Colored object listings

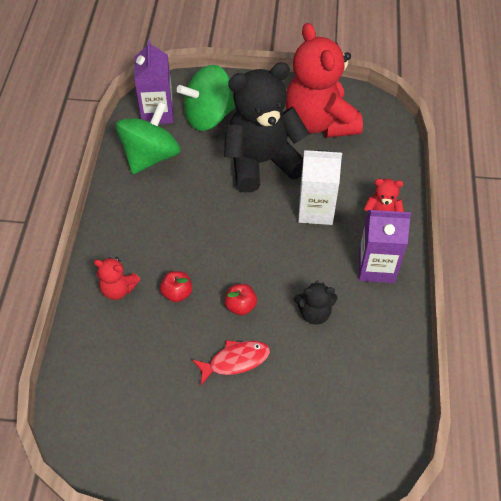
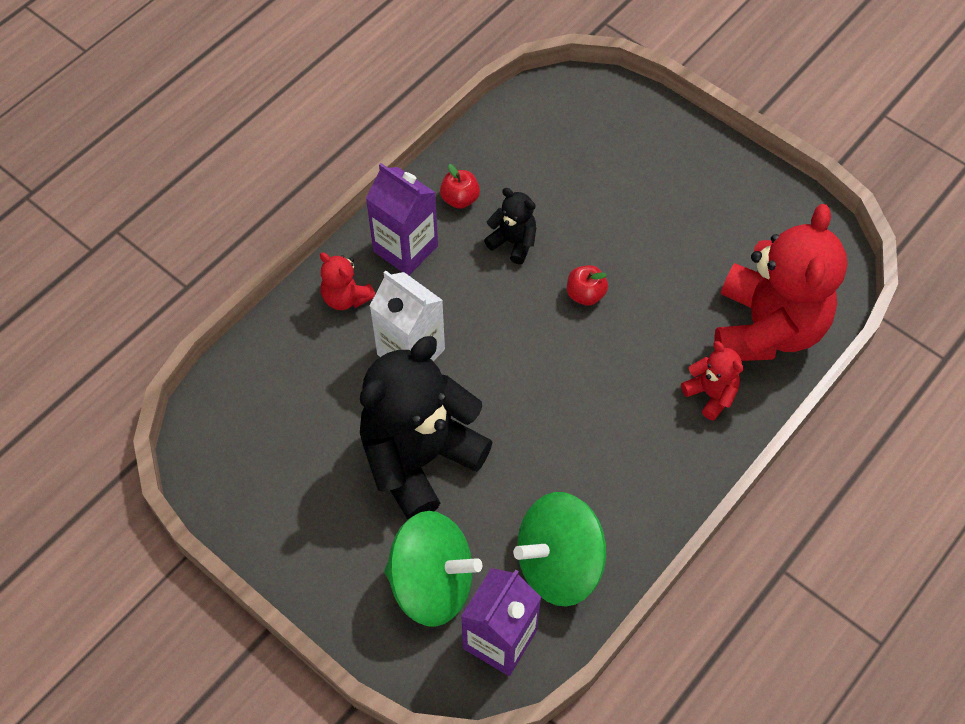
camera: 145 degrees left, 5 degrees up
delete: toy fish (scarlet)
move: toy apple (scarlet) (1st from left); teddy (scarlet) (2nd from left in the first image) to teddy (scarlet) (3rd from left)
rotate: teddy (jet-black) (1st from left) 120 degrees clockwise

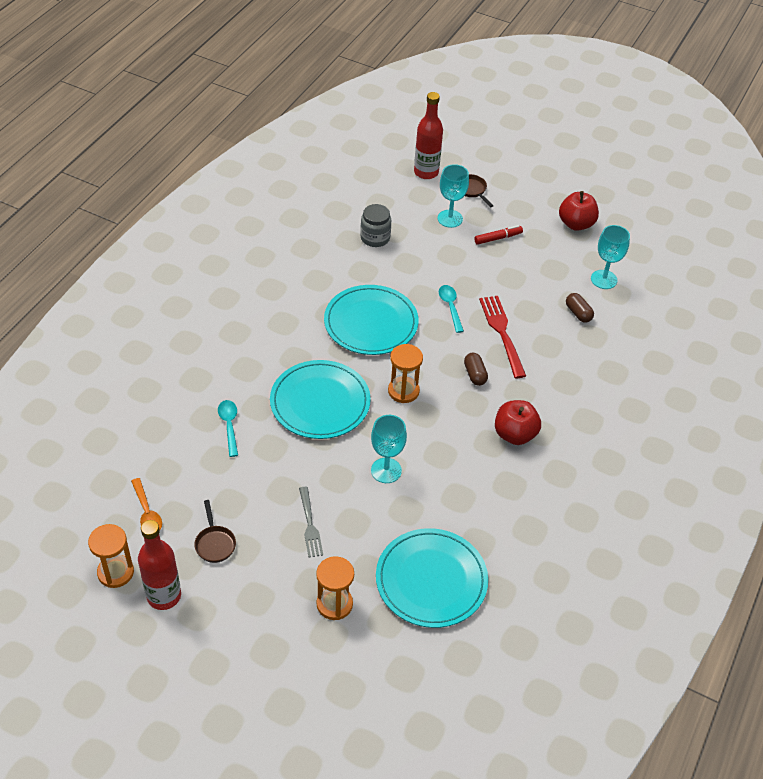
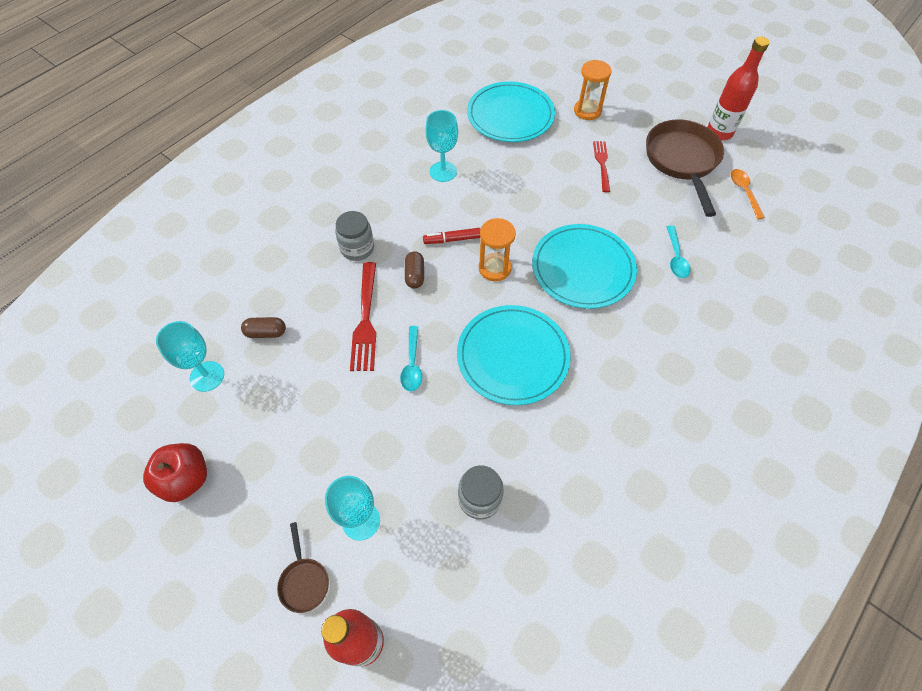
camera: 165 degrees left, 10 degrees up
delete: sand timer (orange-coloured) (1st from left); toy apple (scarlet) (1st from left)
insert: jam jar (ash-grey) (1st from left)
move: wine glass (aqua) (1st from left in the first image) to wine glass (aqua) (3rd from left); marker pen (scarlet)
recolor: fork (ash-grey) to fork (scarlet) (2nd from left)
rotate: pill shape (brown) (2nd from left in the first image) 75 degrees counterclockwise
resize: frying pan (brown) (1st from left in the first image) x2.22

WHAT TO WORK ON »
An exact copy of all entries is needed, with no pictures in it.

REPLY TO THE TASK »
camera: 145 degrees left, 5 degrees up
delete: toy fish (scarlet)
move: toy apple (scarlet) (1st from left); teddy (scarlet) (2nd from left in the first image) to teddy (scarlet) (3rd from left)
rotate: teddy (jet-black) (1st from left) 120 degrees clockwise

camera: 165 degrees left, 10 degrees up
delete: sand timer (orange-coloured) (1st from left); toy apple (scarlet) (1st from left)
insert: jam jar (ash-grey) (1st from left)
move: wine glass (aqua) (1st from left in the first image) to wine glass (aqua) (3rd from left); marker pen (scarlet)
recolor: fork (ash-grey) to fork (scarlet) (2nd from left)
rotate: pill shape (brown) (2nd from left in the first image) 75 degrees counterclockwise
resize: frying pan (brown) (1st from left in the first image) x2.22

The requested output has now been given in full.